_Task brief_: Your task is to output, without alteration, each line from the one containing "brown robot: 3 -> 2" through the final line of the records below.

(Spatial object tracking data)

________________

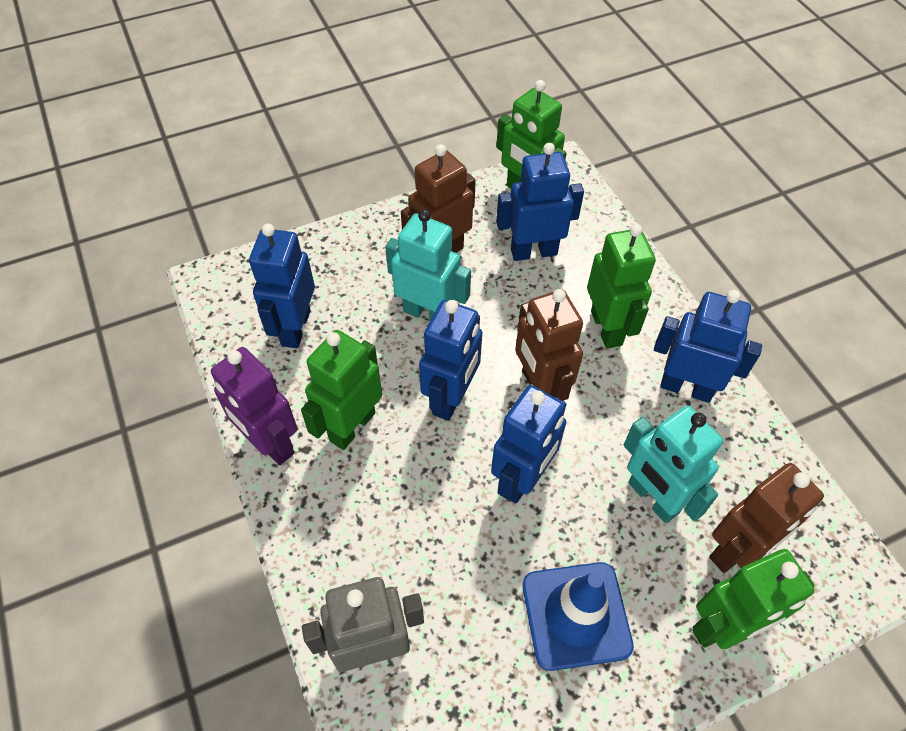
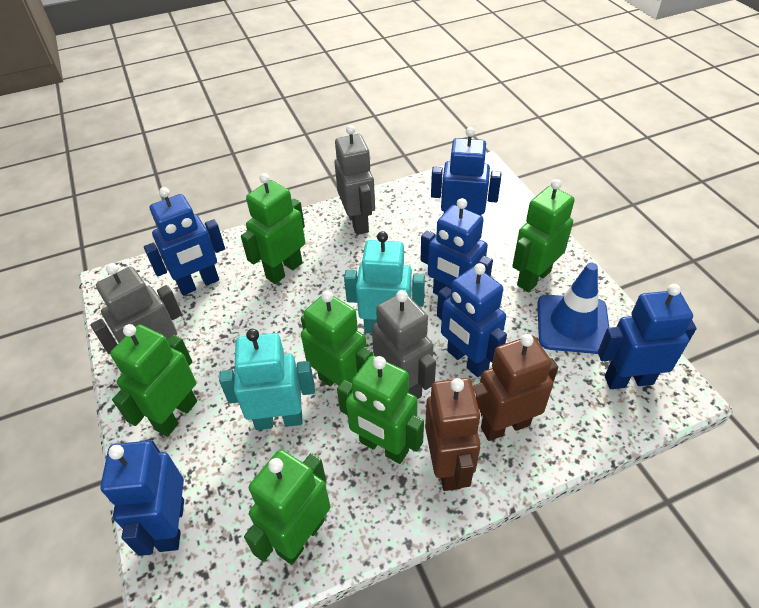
blue robot: 5 -> 6
brown robot: 3 -> 2
green robot: 4 -> 6
grey robot: 1 -> 3
purple robot: 1 -> 0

________________

_Finished exercise_:
brown robot: 3 -> 2
green robot: 4 -> 6
grey robot: 1 -> 3
purple robot: 1 -> 0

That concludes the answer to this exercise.